§ **THE PROBLEM**: Beginning with the line that holds "purple triangle at" in the data below, give again every line through the one that holds "blue hexagon at", exactly as written.

§ **STORED DATA**:
++++++

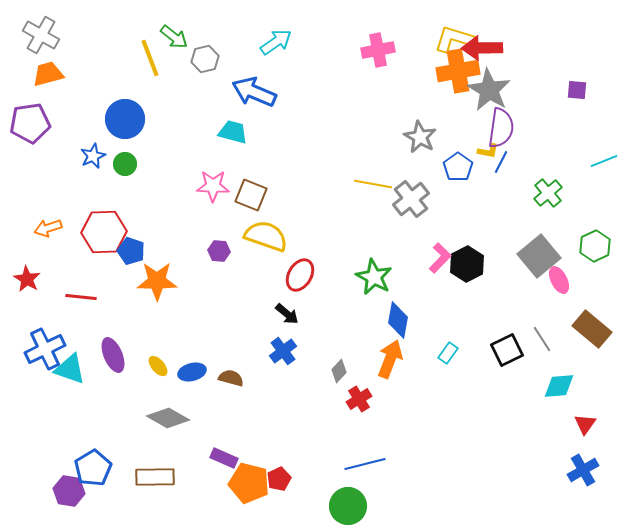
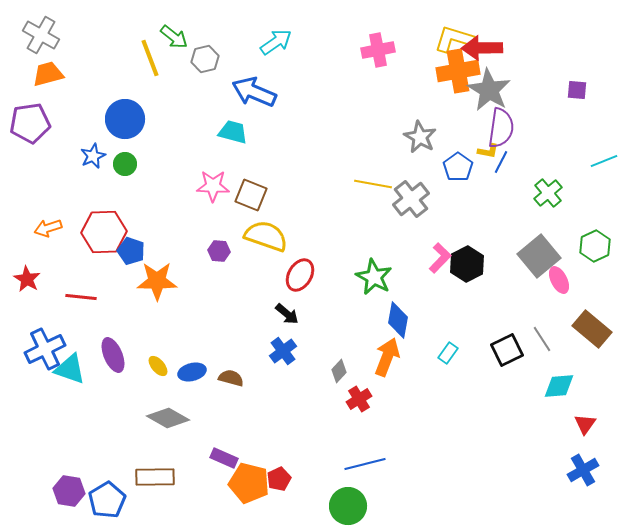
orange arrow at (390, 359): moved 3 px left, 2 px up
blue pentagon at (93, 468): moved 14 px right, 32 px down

++++++

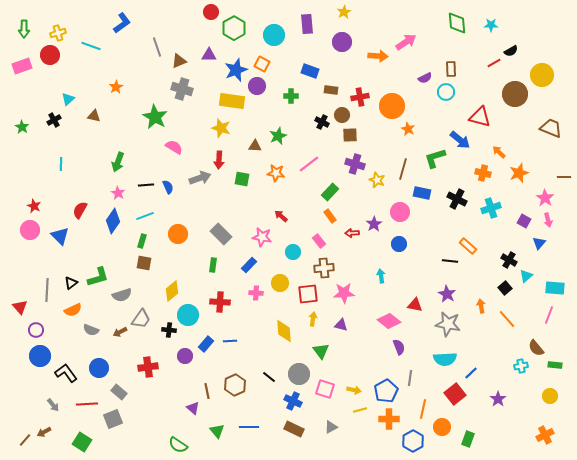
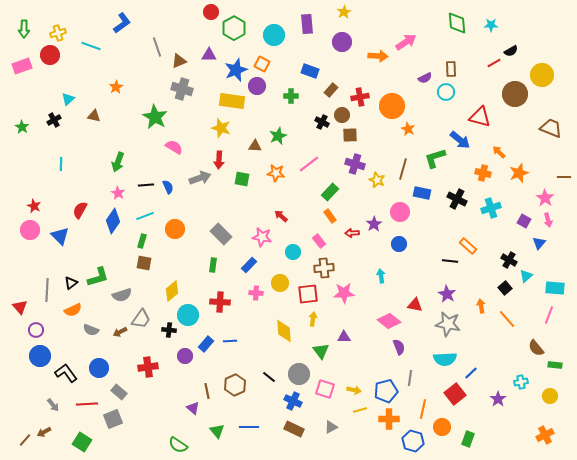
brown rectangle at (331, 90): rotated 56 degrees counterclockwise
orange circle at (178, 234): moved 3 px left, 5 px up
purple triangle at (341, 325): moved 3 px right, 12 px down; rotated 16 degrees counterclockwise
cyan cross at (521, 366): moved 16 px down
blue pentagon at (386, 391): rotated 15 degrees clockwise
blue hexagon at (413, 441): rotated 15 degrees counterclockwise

++++++

§ **OUTPUT OF THE EXERCISE**:
purple triangle at (341, 325): moved 3 px right, 12 px down; rotated 16 degrees counterclockwise
cyan cross at (521, 366): moved 16 px down
blue pentagon at (386, 391): rotated 15 degrees clockwise
blue hexagon at (413, 441): rotated 15 degrees counterclockwise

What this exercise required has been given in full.